• **INFORMATION SUPPLIED**
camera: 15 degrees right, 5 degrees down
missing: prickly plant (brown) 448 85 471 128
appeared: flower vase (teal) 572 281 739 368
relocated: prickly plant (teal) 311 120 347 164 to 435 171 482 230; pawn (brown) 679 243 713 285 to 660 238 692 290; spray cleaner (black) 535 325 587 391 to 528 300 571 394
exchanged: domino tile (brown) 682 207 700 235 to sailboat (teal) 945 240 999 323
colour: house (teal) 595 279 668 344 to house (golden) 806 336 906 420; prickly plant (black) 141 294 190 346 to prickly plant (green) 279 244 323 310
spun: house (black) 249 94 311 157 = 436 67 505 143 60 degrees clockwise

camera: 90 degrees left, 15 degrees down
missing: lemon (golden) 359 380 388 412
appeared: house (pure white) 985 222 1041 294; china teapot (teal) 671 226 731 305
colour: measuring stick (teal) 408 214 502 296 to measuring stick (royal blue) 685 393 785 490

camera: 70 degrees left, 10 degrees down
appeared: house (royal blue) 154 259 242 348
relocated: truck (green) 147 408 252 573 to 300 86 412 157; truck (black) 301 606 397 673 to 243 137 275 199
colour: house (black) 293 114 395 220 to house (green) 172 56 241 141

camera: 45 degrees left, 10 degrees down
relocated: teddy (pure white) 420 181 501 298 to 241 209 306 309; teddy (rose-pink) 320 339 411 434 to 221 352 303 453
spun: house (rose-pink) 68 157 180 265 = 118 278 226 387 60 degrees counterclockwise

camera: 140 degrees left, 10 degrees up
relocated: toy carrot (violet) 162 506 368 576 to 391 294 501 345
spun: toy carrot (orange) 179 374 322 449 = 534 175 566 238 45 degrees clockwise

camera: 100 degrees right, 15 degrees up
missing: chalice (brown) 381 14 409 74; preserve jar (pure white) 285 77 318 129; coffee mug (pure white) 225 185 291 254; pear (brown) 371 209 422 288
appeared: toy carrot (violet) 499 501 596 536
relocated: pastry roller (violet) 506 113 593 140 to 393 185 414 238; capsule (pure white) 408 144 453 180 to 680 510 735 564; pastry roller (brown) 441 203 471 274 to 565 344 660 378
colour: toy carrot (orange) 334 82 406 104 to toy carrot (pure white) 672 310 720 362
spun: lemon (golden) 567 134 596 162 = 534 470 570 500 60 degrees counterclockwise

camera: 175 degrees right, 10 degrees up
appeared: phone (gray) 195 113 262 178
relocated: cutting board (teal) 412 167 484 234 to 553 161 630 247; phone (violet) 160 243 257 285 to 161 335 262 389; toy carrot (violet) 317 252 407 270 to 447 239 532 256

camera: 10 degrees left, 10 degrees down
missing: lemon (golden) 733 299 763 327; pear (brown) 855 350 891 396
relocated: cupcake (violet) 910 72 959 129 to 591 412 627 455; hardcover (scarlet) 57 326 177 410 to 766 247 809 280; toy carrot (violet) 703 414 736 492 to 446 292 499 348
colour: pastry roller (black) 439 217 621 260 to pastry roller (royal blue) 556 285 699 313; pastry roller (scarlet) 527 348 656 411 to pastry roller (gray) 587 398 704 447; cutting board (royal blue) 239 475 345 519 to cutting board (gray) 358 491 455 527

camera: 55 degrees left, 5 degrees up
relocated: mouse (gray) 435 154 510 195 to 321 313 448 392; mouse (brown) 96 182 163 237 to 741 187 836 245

• **TASK OBJECTIVE**
Only the lines above from the one with "appeared: flower vase (teal) 572 281 739 368" through the one with "colour: house (teal)" should be duplicated, character for character.

• **RESPONSE FOR THIS EXERCISE**
appeared: flower vase (teal) 572 281 739 368
relocated: prickly plant (teal) 311 120 347 164 to 435 171 482 230; pawn (brown) 679 243 713 285 to 660 238 692 290; spray cleaner (black) 535 325 587 391 to 528 300 571 394
exchanged: domino tile (brown) 682 207 700 235 to sailboat (teal) 945 240 999 323
colour: house (teal) 595 279 668 344 to house (golden) 806 336 906 420; prickly plant (black) 141 294 190 346 to prickly plant (green) 279 244 323 310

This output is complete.